Supplied material: Begin

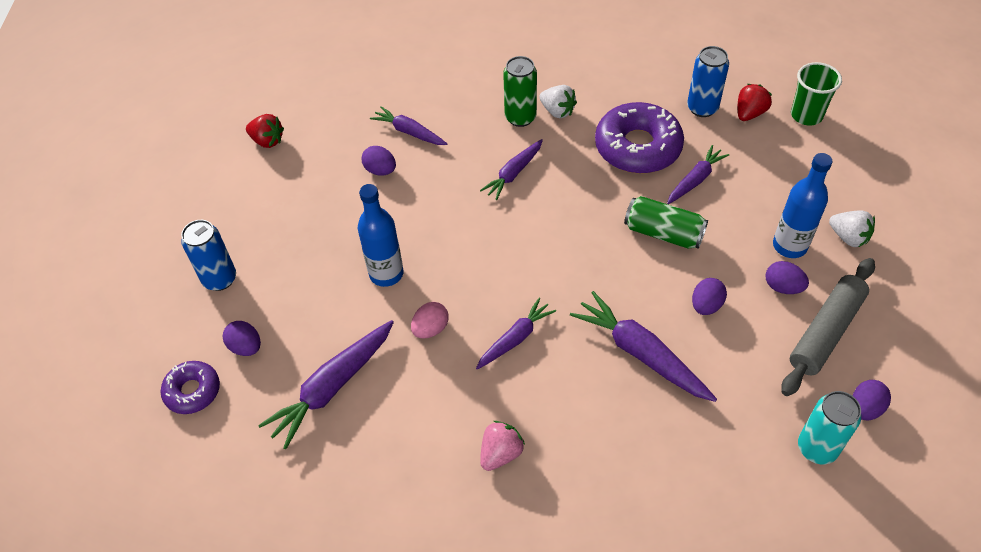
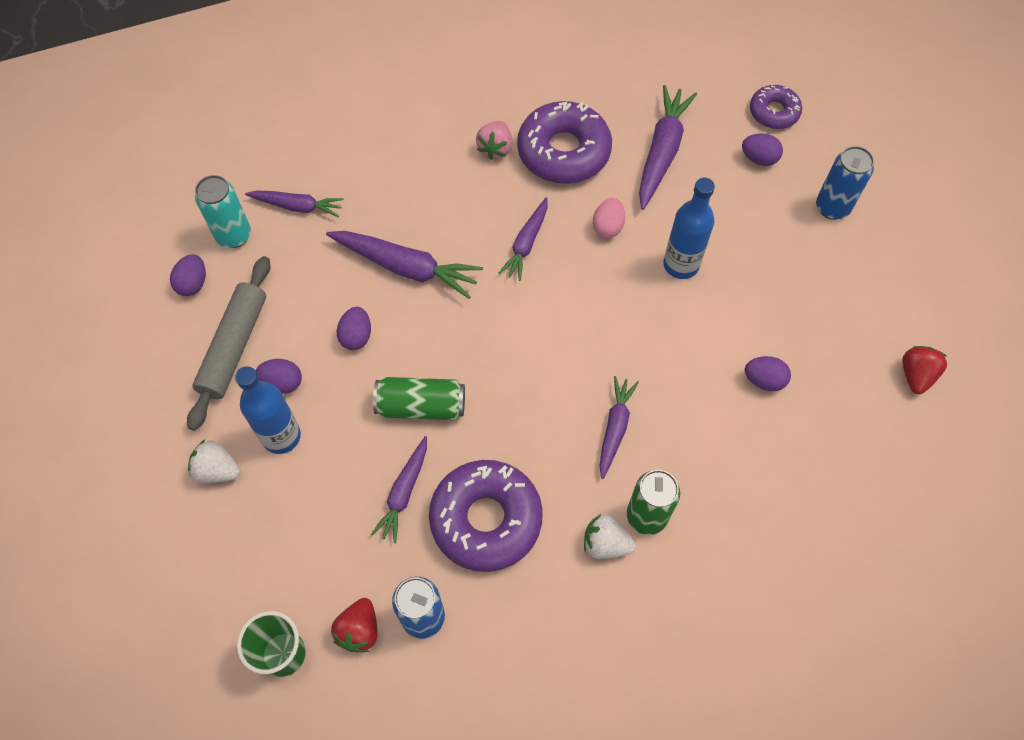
camera: 155 degrees right, 10 degrees up
(267, 141) = (916, 375): red strawberry -> red strawberry turned 105 degrees clockwise
(409, 132) = (766, 445): purple carrot -> purple carrot (297, 206)
(430, 423) = (563, 151): none -> purple donut

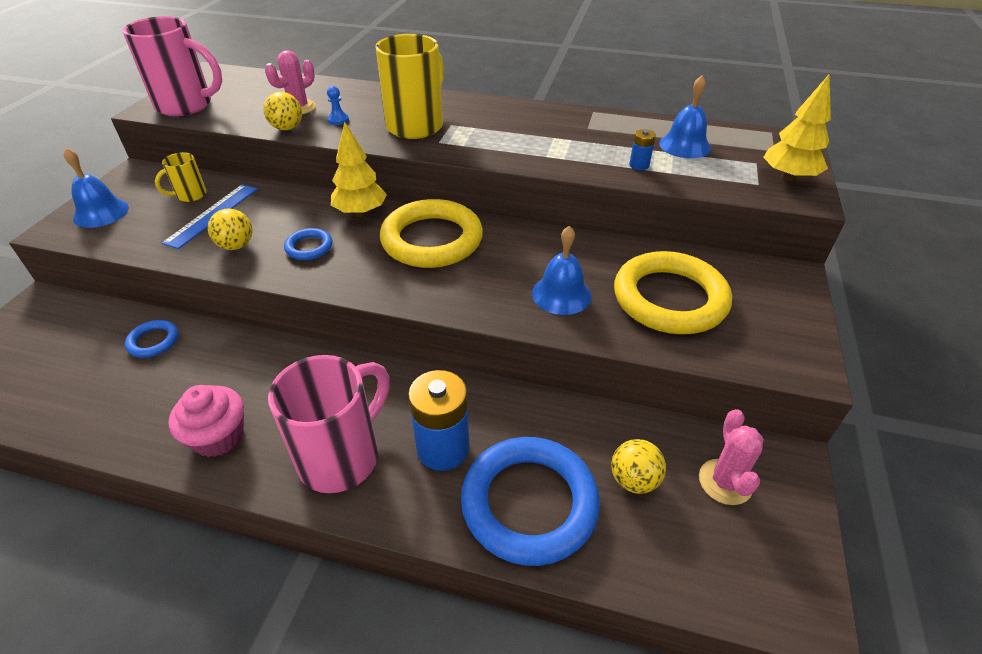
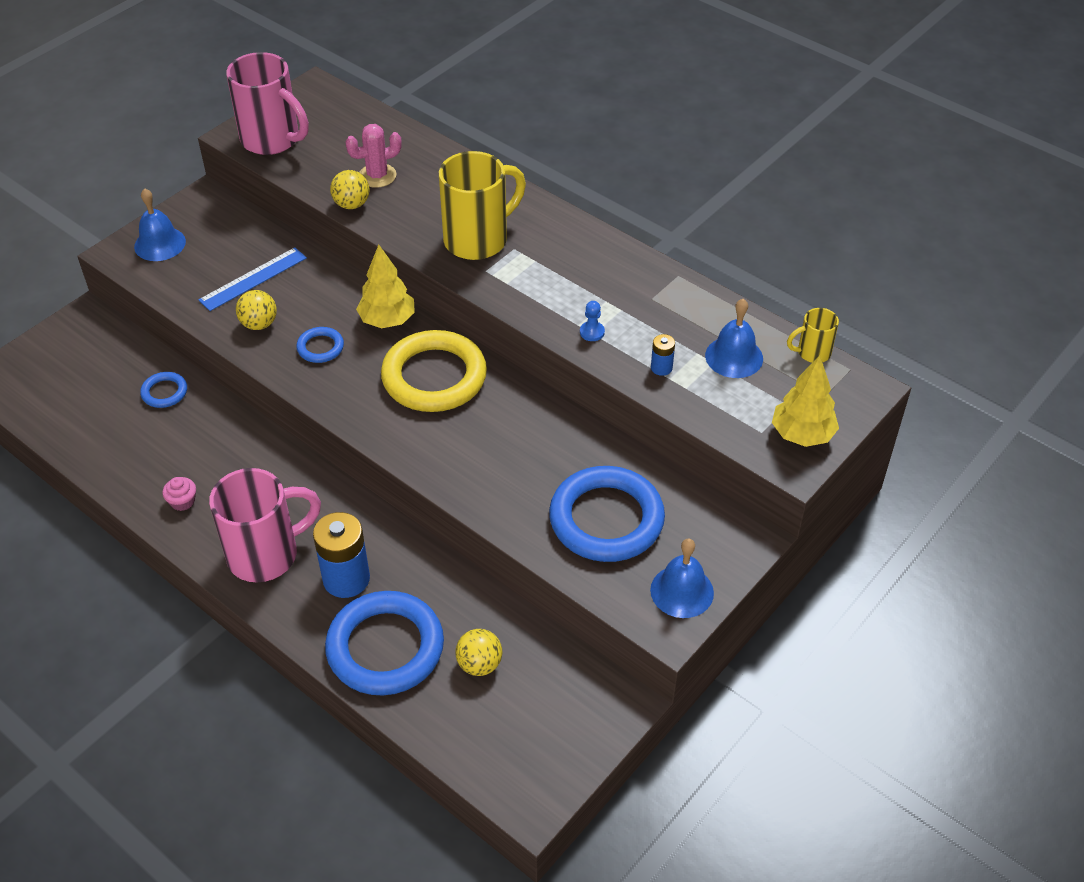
camera: 25 degrees right, 5 degrees up
(190, 195) = (243, 246): yellow mug -> yellow mug (812, 353)
(218, 436) = (182, 501): pink cupcake -> pink cupcake, size x0.56
(338, 120) = (406, 207): blue pawn -> blue pawn (592, 332)
(561, 294) = (511, 479): blue bell -> blue bell (682, 591)
(669, 299) = (606, 519): yellow ring -> blue ring
(725, 482) = (553, 696): pink cactus -> none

Supplied material: End

▶ **What the task asks**:
Among the entries, how many lines include the word "yellow"? Answer with a single number and nothing further.

▶ **Exercise output**:
2